● **STATED TASK**: Please quote the entries below word for word, starting with the line that contains "blue circle: moved 4 px left" and continuing through the line that contains "green rectangle: moved 6 px down", with both of those lines included. Leave the picture lines out of your answer.

● **DATA PROVIDED**:
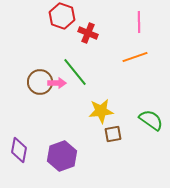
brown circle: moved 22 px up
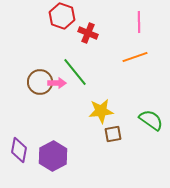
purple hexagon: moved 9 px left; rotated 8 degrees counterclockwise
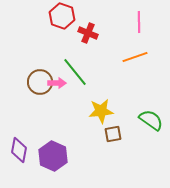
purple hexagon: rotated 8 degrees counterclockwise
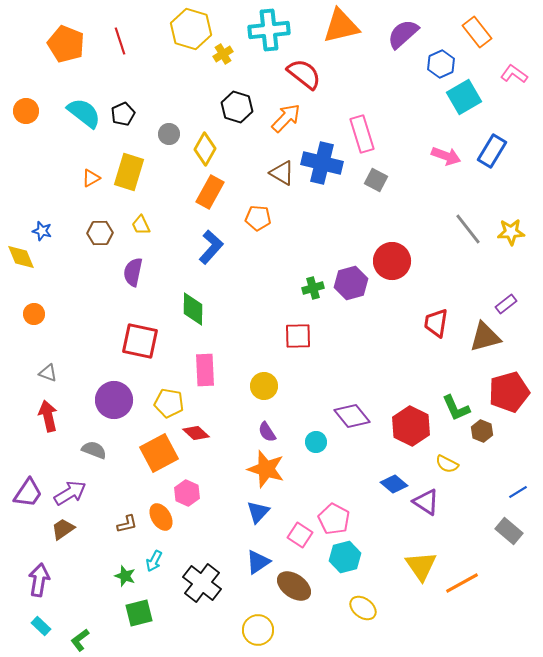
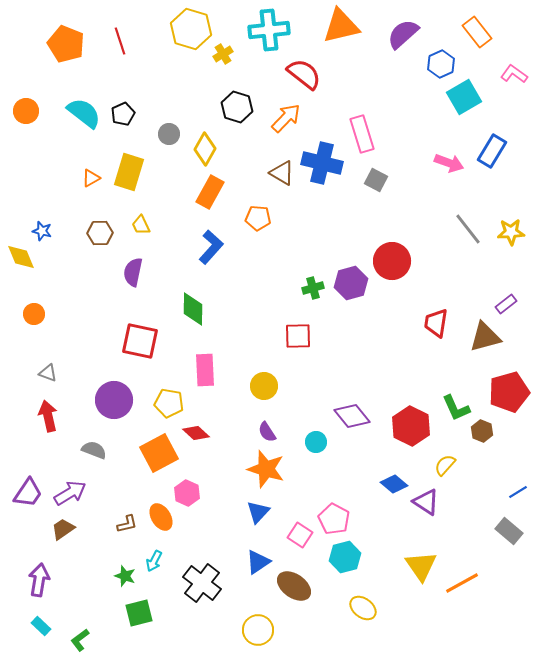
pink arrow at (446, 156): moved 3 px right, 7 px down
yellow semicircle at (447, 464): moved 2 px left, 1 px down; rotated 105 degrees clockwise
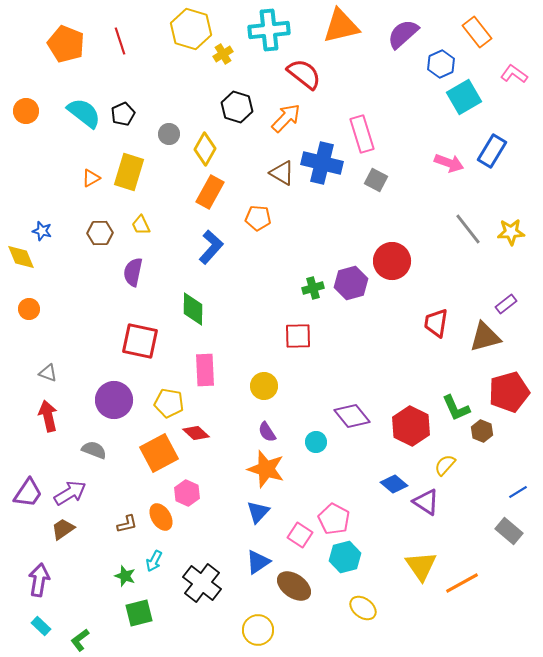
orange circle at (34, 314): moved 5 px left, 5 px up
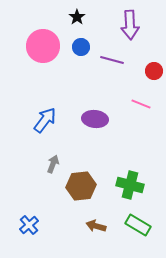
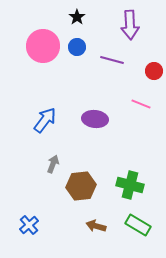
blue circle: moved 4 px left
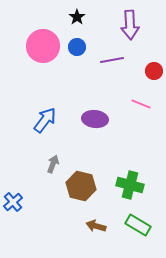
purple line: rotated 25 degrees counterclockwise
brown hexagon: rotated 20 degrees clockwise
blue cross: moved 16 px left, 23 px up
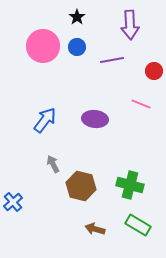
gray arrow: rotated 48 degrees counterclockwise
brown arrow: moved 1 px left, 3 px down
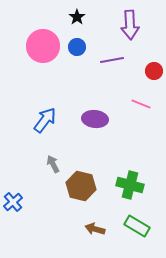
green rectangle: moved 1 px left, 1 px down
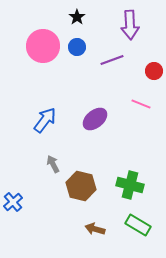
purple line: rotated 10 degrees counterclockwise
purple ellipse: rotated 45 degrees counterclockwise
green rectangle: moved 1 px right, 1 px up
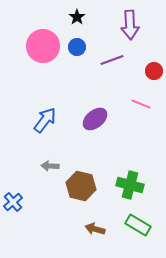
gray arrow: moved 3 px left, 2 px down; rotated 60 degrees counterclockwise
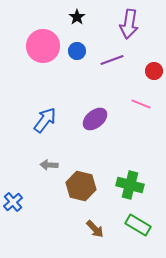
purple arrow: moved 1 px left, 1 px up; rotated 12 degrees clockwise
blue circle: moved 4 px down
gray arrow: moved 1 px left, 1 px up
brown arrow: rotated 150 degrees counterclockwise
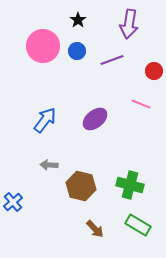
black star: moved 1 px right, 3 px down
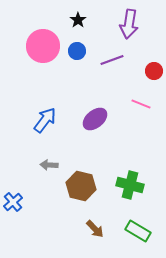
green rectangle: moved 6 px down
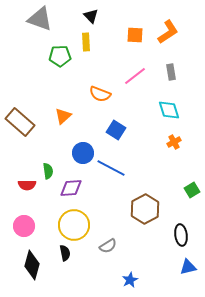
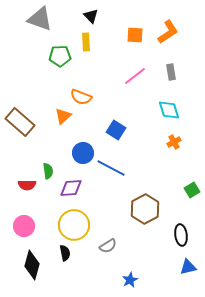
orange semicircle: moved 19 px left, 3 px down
...
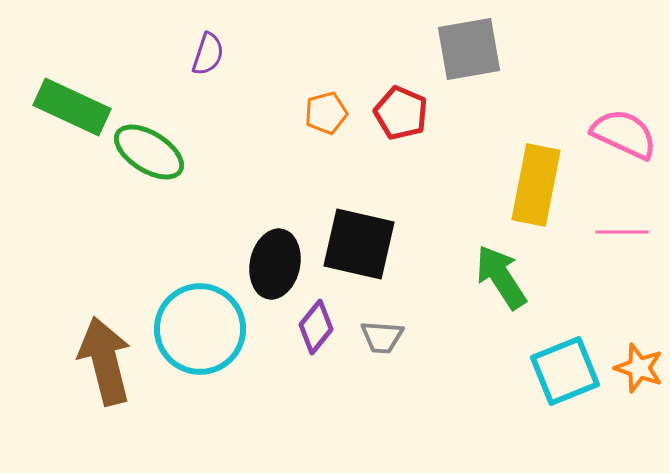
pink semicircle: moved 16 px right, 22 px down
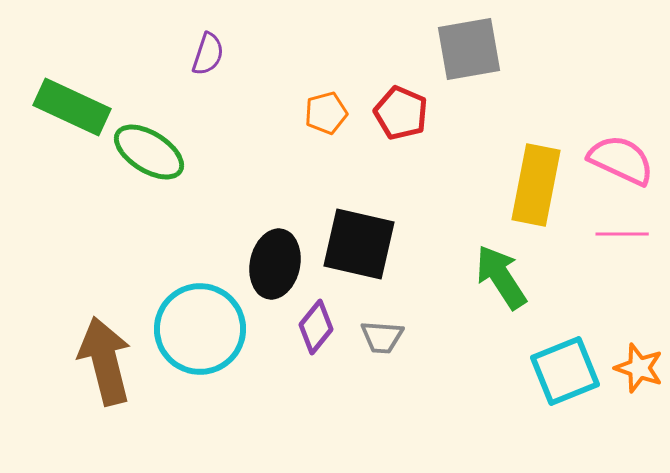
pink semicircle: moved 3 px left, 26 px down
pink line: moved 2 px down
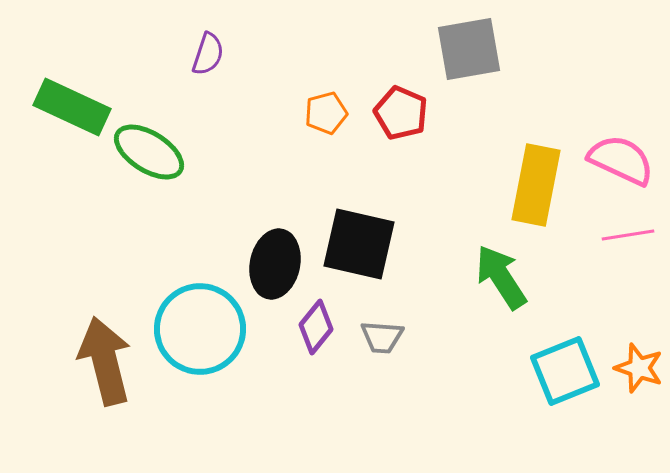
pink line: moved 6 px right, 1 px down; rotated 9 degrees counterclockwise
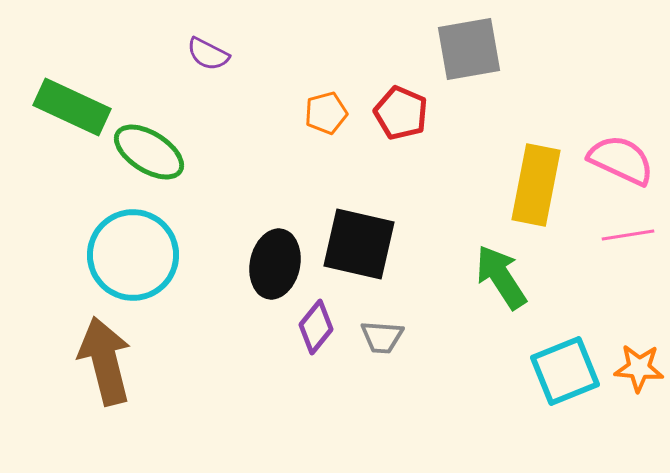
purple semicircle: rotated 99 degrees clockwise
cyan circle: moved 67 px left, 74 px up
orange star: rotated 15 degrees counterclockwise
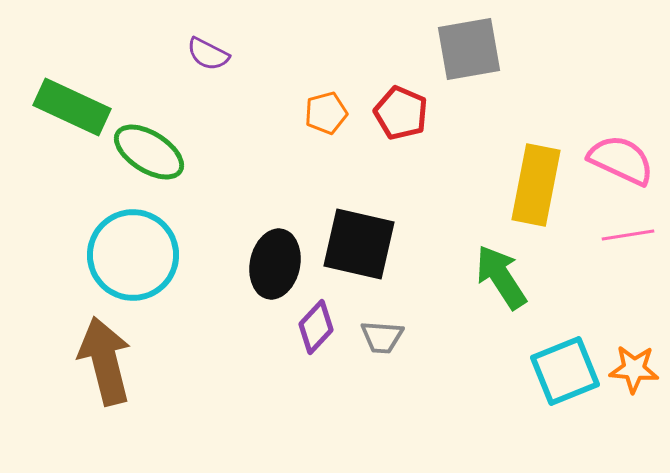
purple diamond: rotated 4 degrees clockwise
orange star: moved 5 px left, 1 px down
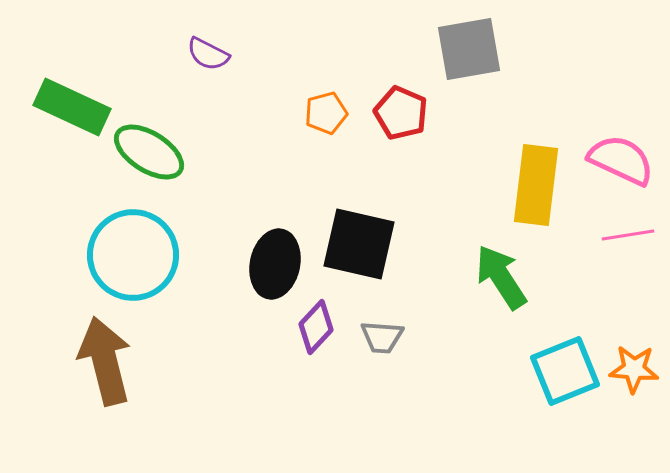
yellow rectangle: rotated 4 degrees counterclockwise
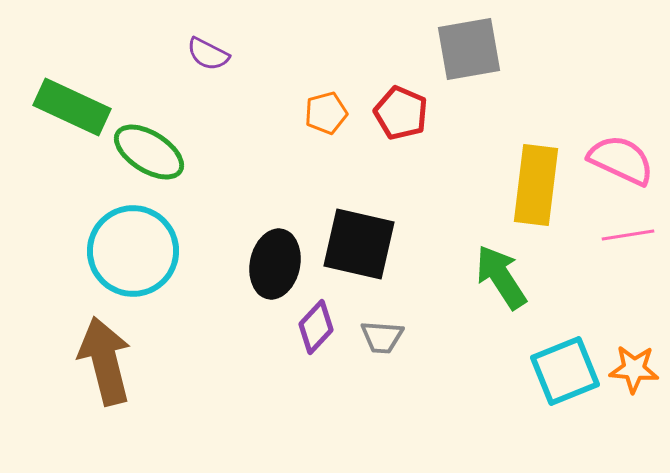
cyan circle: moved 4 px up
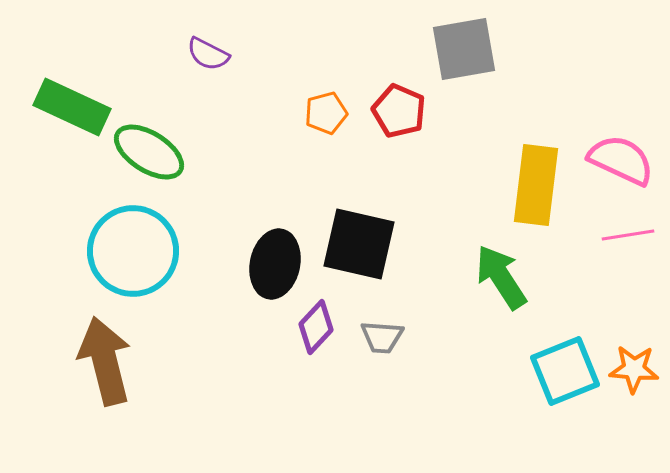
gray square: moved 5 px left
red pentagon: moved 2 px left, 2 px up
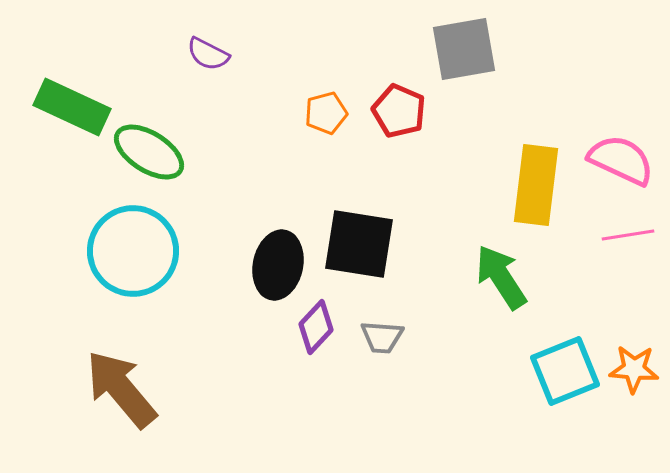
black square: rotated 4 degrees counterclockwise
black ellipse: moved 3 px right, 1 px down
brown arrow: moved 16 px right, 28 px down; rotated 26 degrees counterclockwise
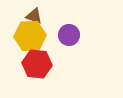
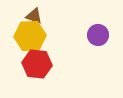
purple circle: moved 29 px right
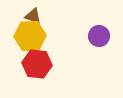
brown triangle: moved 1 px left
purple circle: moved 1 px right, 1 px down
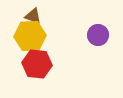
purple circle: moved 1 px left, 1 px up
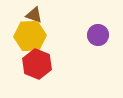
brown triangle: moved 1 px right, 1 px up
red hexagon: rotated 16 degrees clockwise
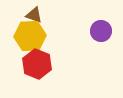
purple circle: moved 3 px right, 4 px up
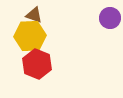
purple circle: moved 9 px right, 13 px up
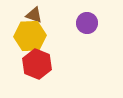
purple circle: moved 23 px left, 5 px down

● **TASK RESPONSE**:
blue circle: moved 4 px left
purple line: rotated 25 degrees counterclockwise
brown hexagon: rotated 20 degrees clockwise
blue cross: moved 16 px left, 23 px up
gray arrow: rotated 48 degrees counterclockwise
brown arrow: moved 1 px left, 3 px down
green rectangle: moved 1 px left, 1 px down
purple line: rotated 10 degrees counterclockwise
purple ellipse: rotated 45 degrees counterclockwise
green rectangle: moved 1 px right, 1 px up
gray arrow: moved 3 px left, 2 px down; rotated 60 degrees counterclockwise
purple arrow: moved 1 px left, 1 px up; rotated 12 degrees clockwise
blue circle: moved 4 px down
gray arrow: moved 1 px left, 1 px up
brown arrow: rotated 150 degrees counterclockwise
black star: moved 1 px right, 3 px down
green rectangle: moved 6 px down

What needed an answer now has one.